Nothing but the pictures gets dropped; retype every entry exactly.

Data extracted from a collection:

========

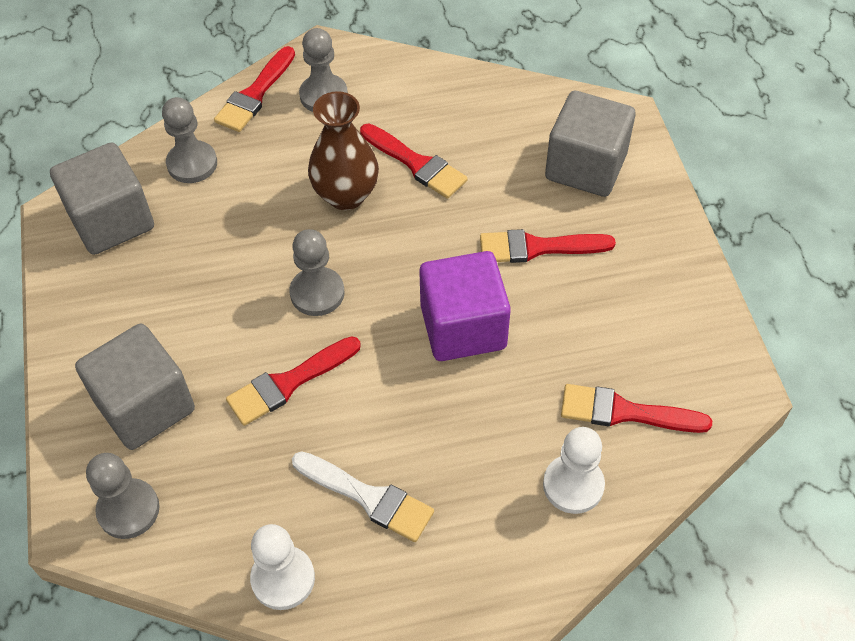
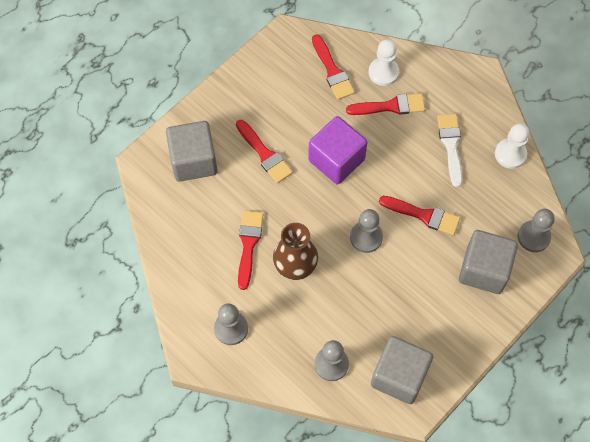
camera: 125 degrees left, 10 degrees up
(255, 94) = (256, 369): red brush -> red brush (390, 106)

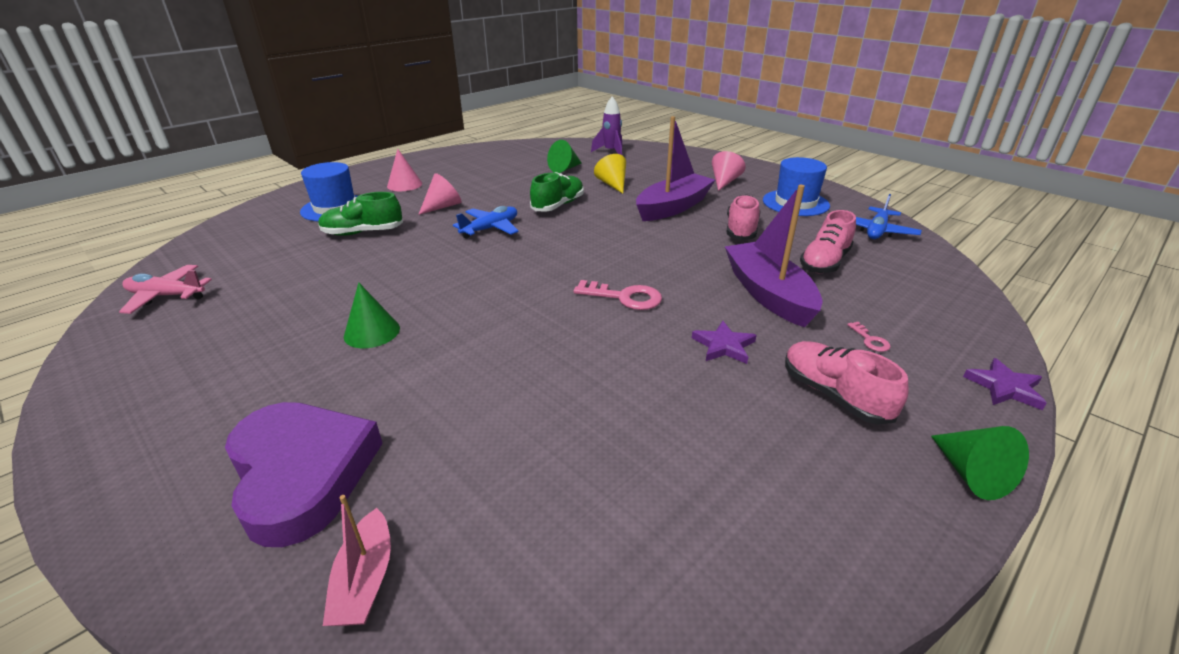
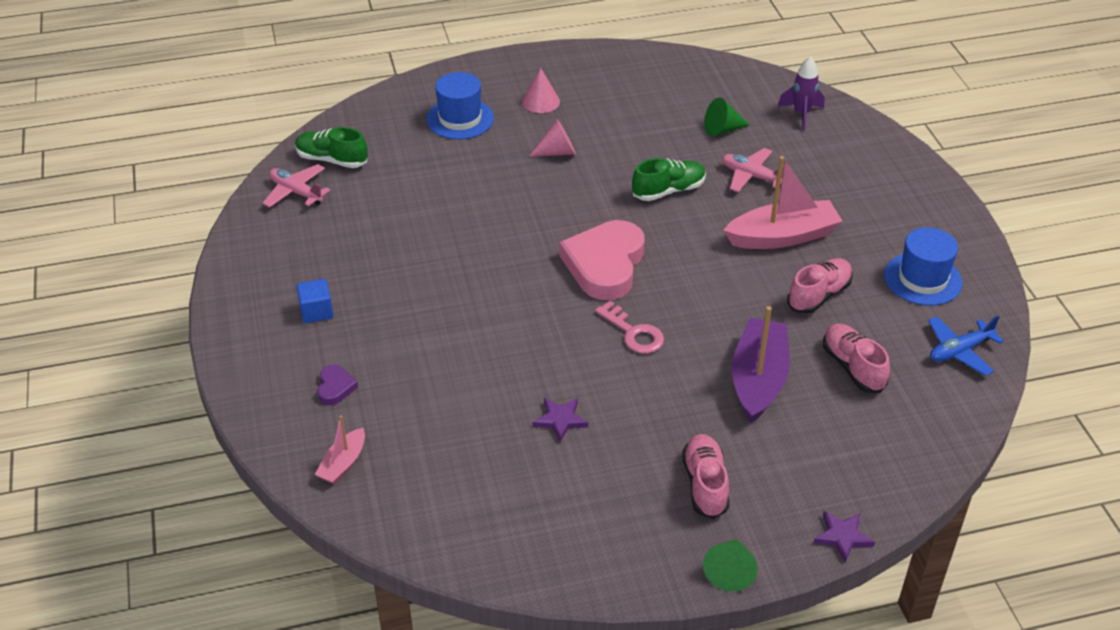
camera: 30 degrees right, 10 degrees up
(235, 395) = (316, 311): none -> blue cube
(302, 473) = (335, 387): purple heart -> purple heart, size x0.43
(363, 232) = (468, 166): green shoe -> green shoe (332, 160)
(372, 332) = (422, 290): green cone -> none
(490, 229) = (581, 202): blue plane -> none
(550, 260) = (605, 265): none -> pink heart
(612, 184) = (752, 176): yellow cone -> pink plane
(673, 207) = (782, 236): purple boat -> pink boat
(723, 346) = (668, 411): purple star -> purple star (560, 420)
(724, 182) = (881, 216): pink cone -> none
(824, 262) = (853, 367): pink shoe -> pink shoe turned 90 degrees clockwise
(870, 340) = (790, 457): pink key -> none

========

EXPECTED OUTPUT
camera: 125 degrees left, 10 degrees up
(255, 94) = (256, 369): red brush -> red brush (390, 106)

camera: 30 degrees right, 10 degrees up
(235, 395) = (316, 311): none -> blue cube
(302, 473) = (335, 387): purple heart -> purple heart, size x0.43
(363, 232) = (468, 166): green shoe -> green shoe (332, 160)
(372, 332) = (422, 290): green cone -> none
(490, 229) = (581, 202): blue plane -> none
(550, 260) = (605, 265): none -> pink heart
(612, 184) = (752, 176): yellow cone -> pink plane
(673, 207) = (782, 236): purple boat -> pink boat
(723, 346) = (668, 411): purple star -> purple star (560, 420)
(724, 182) = (881, 216): pink cone -> none
(824, 262) = (853, 367): pink shoe -> pink shoe turned 90 degrees clockwise
(870, 340) = (790, 457): pink key -> none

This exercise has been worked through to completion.